#### YOUR ASSIGNMENT
All entries need to be written out again exactly, without their pictures.

━━━━━ DATA EXTRACTS ━━━━━

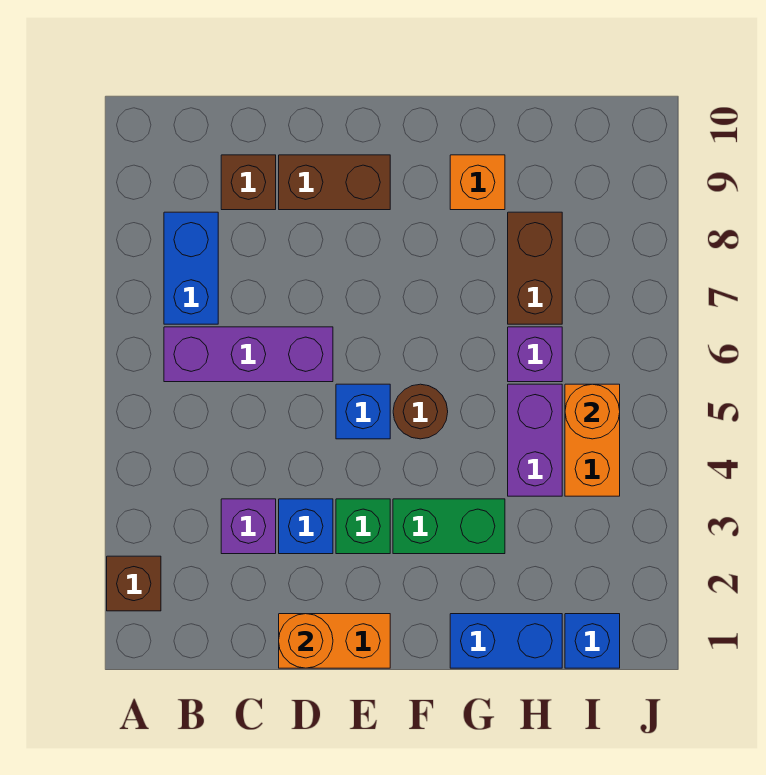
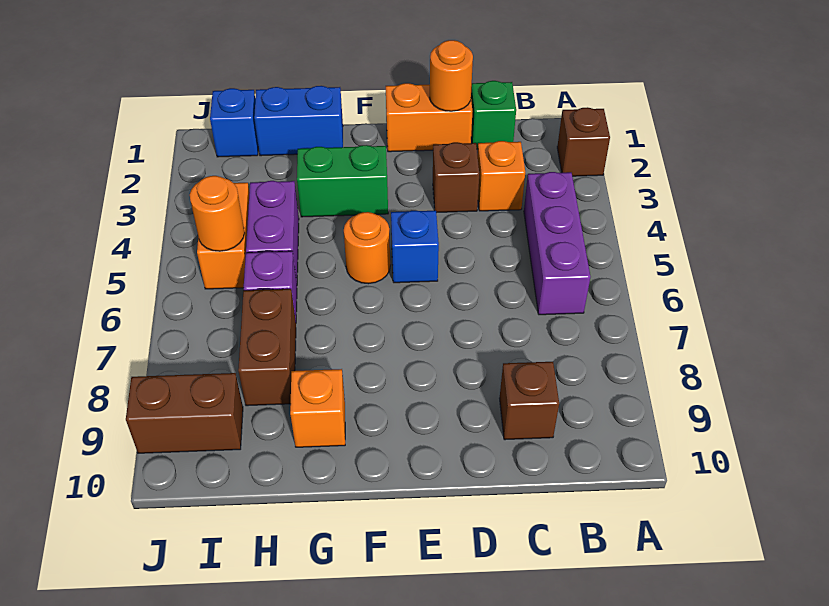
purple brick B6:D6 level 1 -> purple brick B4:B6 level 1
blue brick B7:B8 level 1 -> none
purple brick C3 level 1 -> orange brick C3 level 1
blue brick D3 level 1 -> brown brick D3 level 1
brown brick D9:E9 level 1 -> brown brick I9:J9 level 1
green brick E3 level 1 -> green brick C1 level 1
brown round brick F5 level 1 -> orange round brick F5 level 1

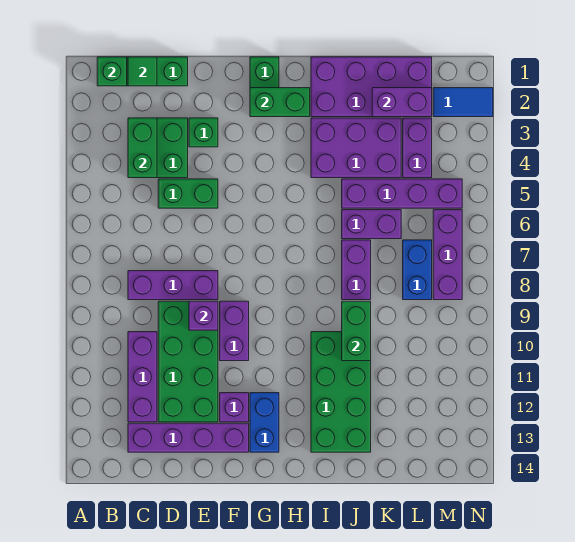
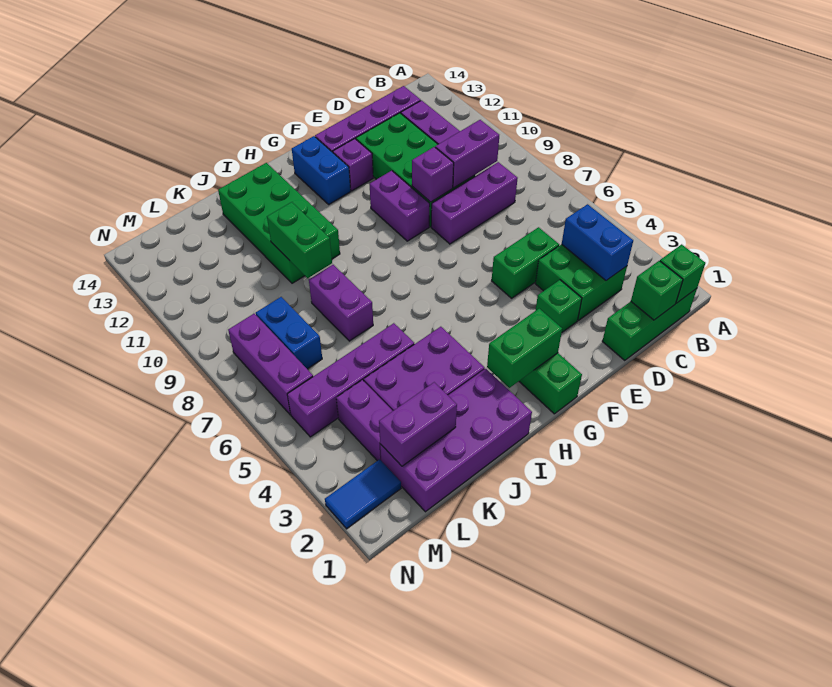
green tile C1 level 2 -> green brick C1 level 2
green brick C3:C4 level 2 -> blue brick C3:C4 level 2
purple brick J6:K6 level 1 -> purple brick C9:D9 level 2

━━━━━

#### FINISHED EXERCISE
purple brick B6:D6 level 1 -> purple brick B4:B6 level 1
blue brick B7:B8 level 1 -> none
purple brick C3 level 1 -> orange brick C3 level 1
blue brick D3 level 1 -> brown brick D3 level 1
brown brick D9:E9 level 1 -> brown brick I9:J9 level 1
green brick E3 level 1 -> green brick C1 level 1
brown round brick F5 level 1 -> orange round brick F5 level 1

green tile C1 level 2 -> green brick C1 level 2
green brick C3:C4 level 2 -> blue brick C3:C4 level 2
purple brick J6:K6 level 1 -> purple brick C9:D9 level 2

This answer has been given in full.